(Object state change records)

***

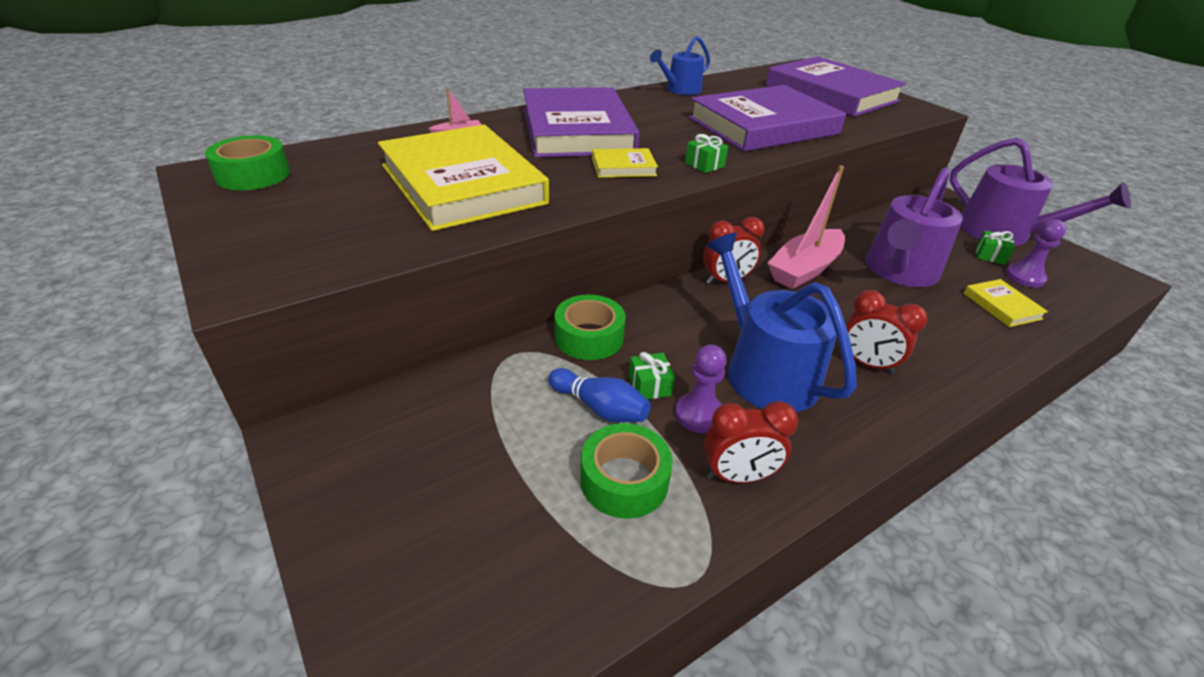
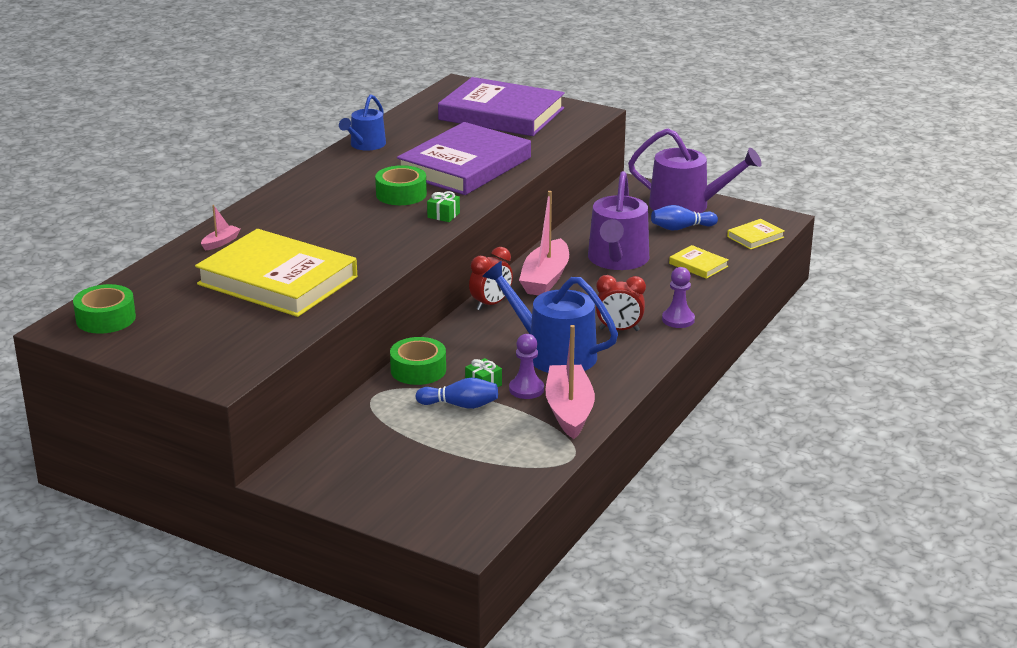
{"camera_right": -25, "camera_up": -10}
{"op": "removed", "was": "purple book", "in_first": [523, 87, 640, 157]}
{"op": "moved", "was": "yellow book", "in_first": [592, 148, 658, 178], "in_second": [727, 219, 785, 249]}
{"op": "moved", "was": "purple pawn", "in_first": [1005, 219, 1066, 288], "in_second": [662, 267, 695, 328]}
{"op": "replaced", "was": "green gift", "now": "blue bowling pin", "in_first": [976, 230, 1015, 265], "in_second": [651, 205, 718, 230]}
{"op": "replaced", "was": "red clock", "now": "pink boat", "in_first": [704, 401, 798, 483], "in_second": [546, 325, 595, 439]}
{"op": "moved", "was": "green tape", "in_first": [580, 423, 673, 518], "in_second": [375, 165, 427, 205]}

***

ASSIGNMENT: Type out the entries again without a single change, and leave the pictures out.

YOUR SOLUTION:
{"camera_right": -25, "camera_up": -10}
{"op": "removed", "was": "purple book", "in_first": [523, 87, 640, 157]}
{"op": "moved", "was": "yellow book", "in_first": [592, 148, 658, 178], "in_second": [727, 219, 785, 249]}
{"op": "moved", "was": "purple pawn", "in_first": [1005, 219, 1066, 288], "in_second": [662, 267, 695, 328]}
{"op": "replaced", "was": "green gift", "now": "blue bowling pin", "in_first": [976, 230, 1015, 265], "in_second": [651, 205, 718, 230]}
{"op": "replaced", "was": "red clock", "now": "pink boat", "in_first": [704, 401, 798, 483], "in_second": [546, 325, 595, 439]}
{"op": "moved", "was": "green tape", "in_first": [580, 423, 673, 518], "in_second": [375, 165, 427, 205]}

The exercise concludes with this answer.